- DIRECTIONS -
Determine how many lines in the records below contain "DGND", then state that number alone.

[INPUT FOR THIS TASK Boundary: Start]

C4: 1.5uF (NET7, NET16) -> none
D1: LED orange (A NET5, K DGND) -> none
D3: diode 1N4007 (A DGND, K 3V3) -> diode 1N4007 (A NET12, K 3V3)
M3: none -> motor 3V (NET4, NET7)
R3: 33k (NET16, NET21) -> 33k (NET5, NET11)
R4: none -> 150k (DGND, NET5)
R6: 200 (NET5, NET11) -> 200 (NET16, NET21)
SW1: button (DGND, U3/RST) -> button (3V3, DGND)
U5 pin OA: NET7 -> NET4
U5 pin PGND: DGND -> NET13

[INPUT FOR THIS TASK Boundary: End]
[INPUT FOR THIS TASK Boundary: Start]

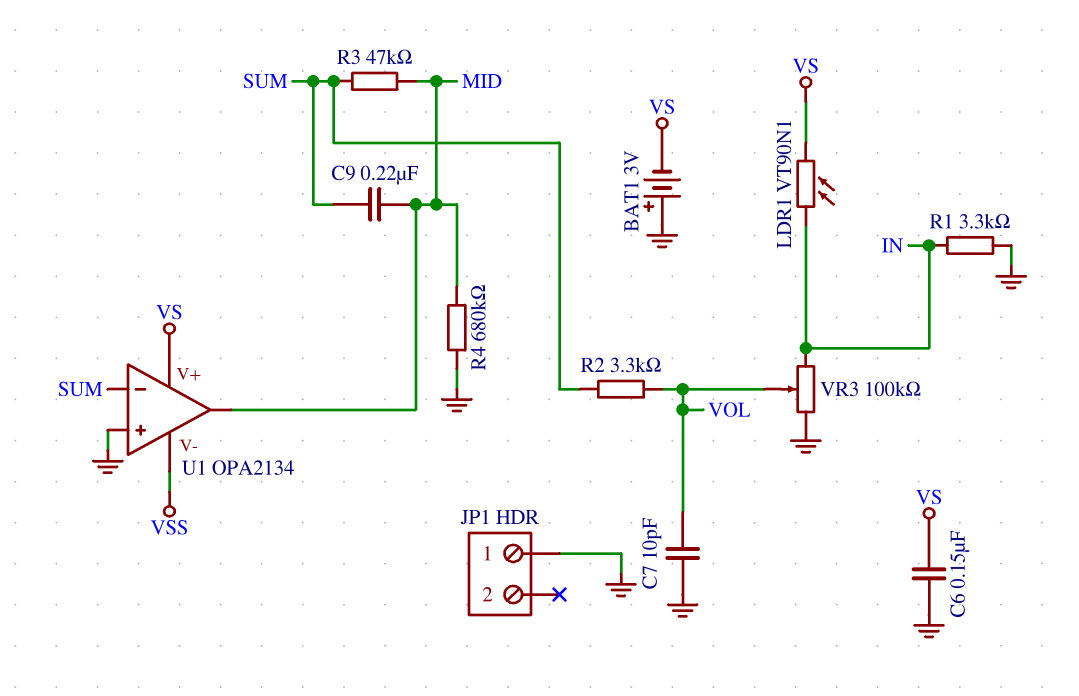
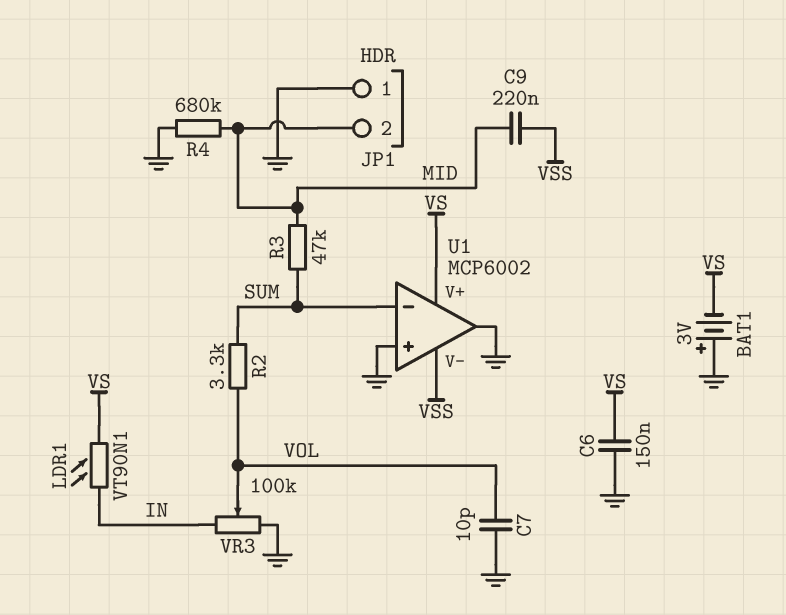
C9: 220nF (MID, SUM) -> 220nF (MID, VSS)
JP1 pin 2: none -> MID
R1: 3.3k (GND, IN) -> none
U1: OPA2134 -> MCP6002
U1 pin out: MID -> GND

[INPUT FOR THIS TASK Boundary: End]

- RESPONSE -
5